Task requirements:
Your output should be the lines from the one that contains "blue donut [662,190,703,222]" to the end of the listing, transcribed exactly. Include nothing else.

Source data:
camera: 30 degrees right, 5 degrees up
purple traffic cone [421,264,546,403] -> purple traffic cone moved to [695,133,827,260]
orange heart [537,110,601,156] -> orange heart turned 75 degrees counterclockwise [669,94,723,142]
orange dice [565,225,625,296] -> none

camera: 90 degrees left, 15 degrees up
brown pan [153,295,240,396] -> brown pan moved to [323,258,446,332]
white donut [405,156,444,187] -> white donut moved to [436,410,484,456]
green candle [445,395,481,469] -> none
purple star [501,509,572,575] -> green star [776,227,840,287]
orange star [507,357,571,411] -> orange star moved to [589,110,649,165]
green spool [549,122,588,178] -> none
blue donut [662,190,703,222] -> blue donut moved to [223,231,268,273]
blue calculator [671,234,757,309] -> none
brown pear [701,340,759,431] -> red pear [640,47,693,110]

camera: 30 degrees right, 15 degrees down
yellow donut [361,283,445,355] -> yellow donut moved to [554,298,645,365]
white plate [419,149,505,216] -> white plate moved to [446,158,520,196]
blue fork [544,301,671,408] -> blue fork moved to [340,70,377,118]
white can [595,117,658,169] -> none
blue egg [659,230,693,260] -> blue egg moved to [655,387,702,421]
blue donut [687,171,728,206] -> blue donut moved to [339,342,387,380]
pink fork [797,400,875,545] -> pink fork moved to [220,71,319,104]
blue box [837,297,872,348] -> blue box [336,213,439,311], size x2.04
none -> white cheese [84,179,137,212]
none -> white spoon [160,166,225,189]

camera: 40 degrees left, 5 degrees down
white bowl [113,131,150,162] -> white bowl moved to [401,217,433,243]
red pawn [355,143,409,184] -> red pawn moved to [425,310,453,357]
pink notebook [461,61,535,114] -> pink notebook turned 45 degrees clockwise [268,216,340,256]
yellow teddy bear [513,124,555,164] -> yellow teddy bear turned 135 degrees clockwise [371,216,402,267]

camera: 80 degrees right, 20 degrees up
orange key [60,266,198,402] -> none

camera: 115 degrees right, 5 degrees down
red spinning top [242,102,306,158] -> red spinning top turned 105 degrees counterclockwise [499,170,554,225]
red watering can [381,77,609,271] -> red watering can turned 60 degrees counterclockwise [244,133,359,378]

Exercise output:
blue donut [662,190,703,222] -> blue donut moved to [223,231,268,273]
blue calculator [671,234,757,309] -> none
brown pear [701,340,759,431] -> red pear [640,47,693,110]

camera: 30 degrees right, 15 degrees down
yellow donut [361,283,445,355] -> yellow donut moved to [554,298,645,365]
white plate [419,149,505,216] -> white plate moved to [446,158,520,196]
blue fork [544,301,671,408] -> blue fork moved to [340,70,377,118]
white can [595,117,658,169] -> none
blue egg [659,230,693,260] -> blue egg moved to [655,387,702,421]
blue donut [687,171,728,206] -> blue donut moved to [339,342,387,380]
pink fork [797,400,875,545] -> pink fork moved to [220,71,319,104]
blue box [837,297,872,348] -> blue box [336,213,439,311], size x2.04
none -> white cheese [84,179,137,212]
none -> white spoon [160,166,225,189]

camera: 40 degrees left, 5 degrees down
white bowl [113,131,150,162] -> white bowl moved to [401,217,433,243]
red pawn [355,143,409,184] -> red pawn moved to [425,310,453,357]
pink notebook [461,61,535,114] -> pink notebook turned 45 degrees clockwise [268,216,340,256]
yellow teddy bear [513,124,555,164] -> yellow teddy bear turned 135 degrees clockwise [371,216,402,267]

camera: 80 degrees right, 20 degrees up
orange key [60,266,198,402] -> none

camera: 115 degrees right, 5 degrees down
red spinning top [242,102,306,158] -> red spinning top turned 105 degrees counterclockwise [499,170,554,225]
red watering can [381,77,609,271] -> red watering can turned 60 degrees counterclockwise [244,133,359,378]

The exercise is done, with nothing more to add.